What to do
Only the pictures are dropped. Restate each line below word for word.
*** Material shown Section Begins ***
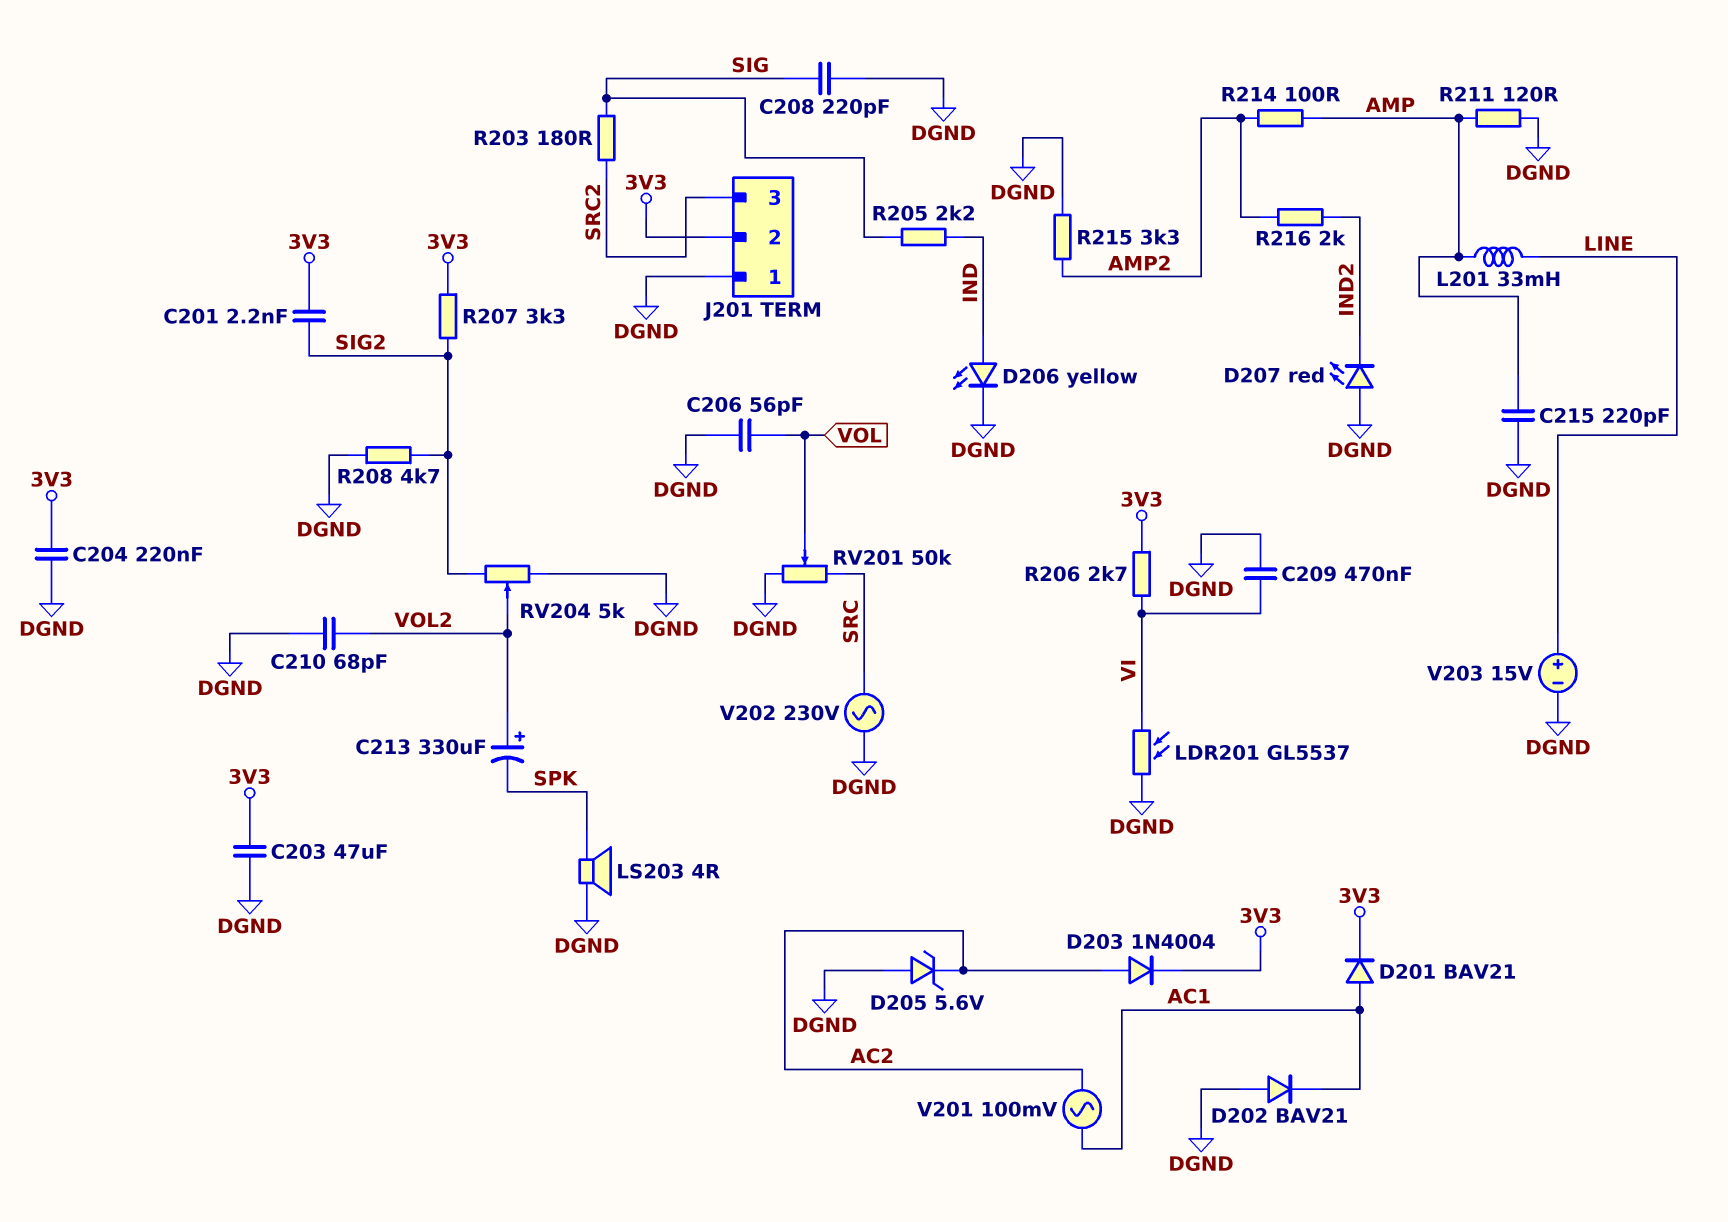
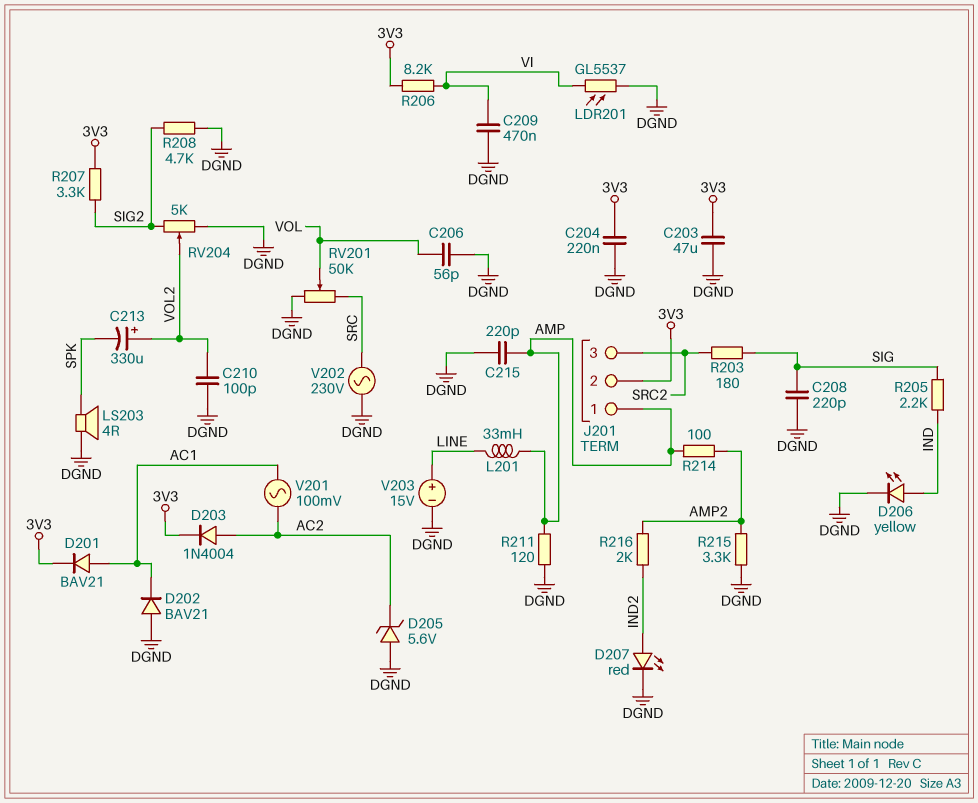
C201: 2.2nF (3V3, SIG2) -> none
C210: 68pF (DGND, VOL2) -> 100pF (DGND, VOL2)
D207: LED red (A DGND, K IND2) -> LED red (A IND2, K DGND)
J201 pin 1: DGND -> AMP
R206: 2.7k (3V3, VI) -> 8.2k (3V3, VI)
*** Material shown Section Ends ***
Worked solution
C201: 2.2nF (3V3, SIG2) -> none
C210: 68pF (DGND, VOL2) -> 100pF (DGND, VOL2)
D207: LED red (A DGND, K IND2) -> LED red (A IND2, K DGND)
J201 pin 1: DGND -> AMP
R206: 2.7k (3V3, VI) -> 8.2k (3V3, VI)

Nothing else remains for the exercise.